Your assignment - Transcribe, word for word and with nothing extra, the line containing "SW3: button (DGND, RESET)" and each line that comes after it in the entries.

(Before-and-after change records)
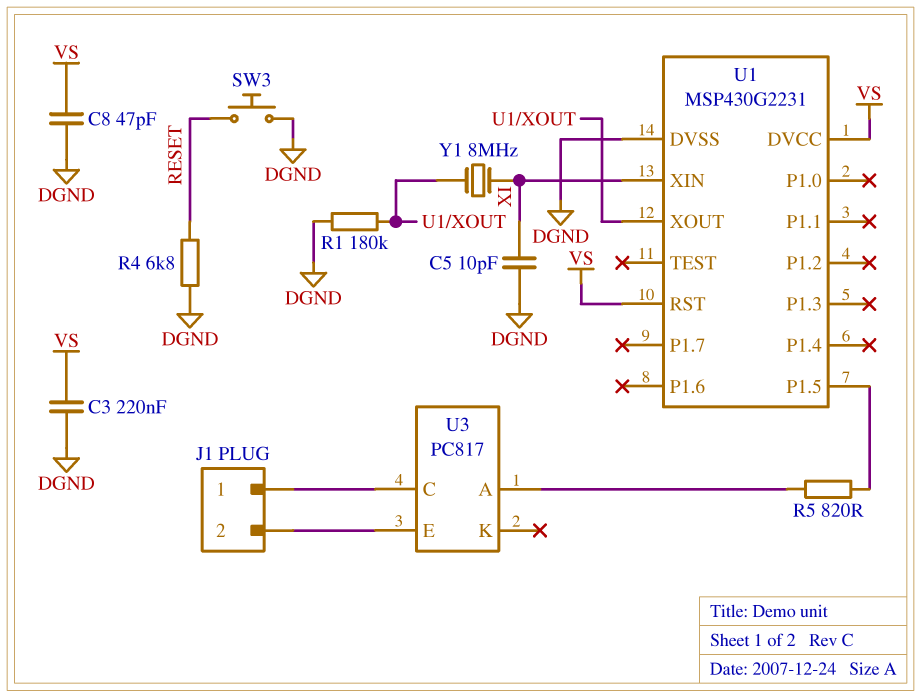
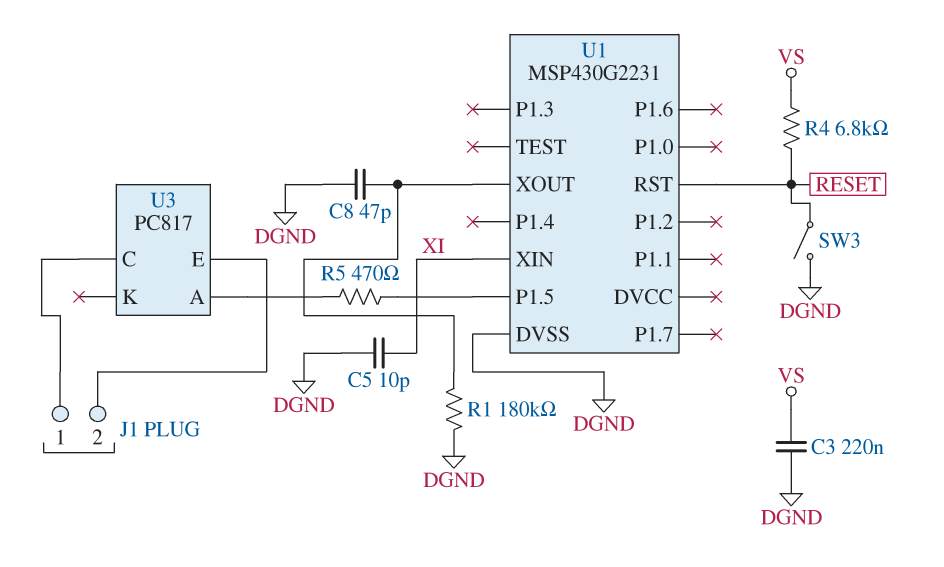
C8: 47pF (DGND, VS) -> 47pF (DGND, U1/XOUT)
R4: 6.8k (DGND, RESET) -> 6.8k (RESET, VS)
R5: 820 (U1/P1.5, U3/A) -> 470 (U1/P1.5, U3/A)
SW3: button (DGND, RESET) -> switch (DGND, RESET)
U1 pin DVCC: VS -> none
U1 pin RST: VS -> RESET
Y1: 8MHz (U1/XOUT, XI) -> none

Written reply -
SW3: button (DGND, RESET) -> switch (DGND, RESET)
U1 pin DVCC: VS -> none
U1 pin RST: VS -> RESET
Y1: 8MHz (U1/XOUT, XI) -> none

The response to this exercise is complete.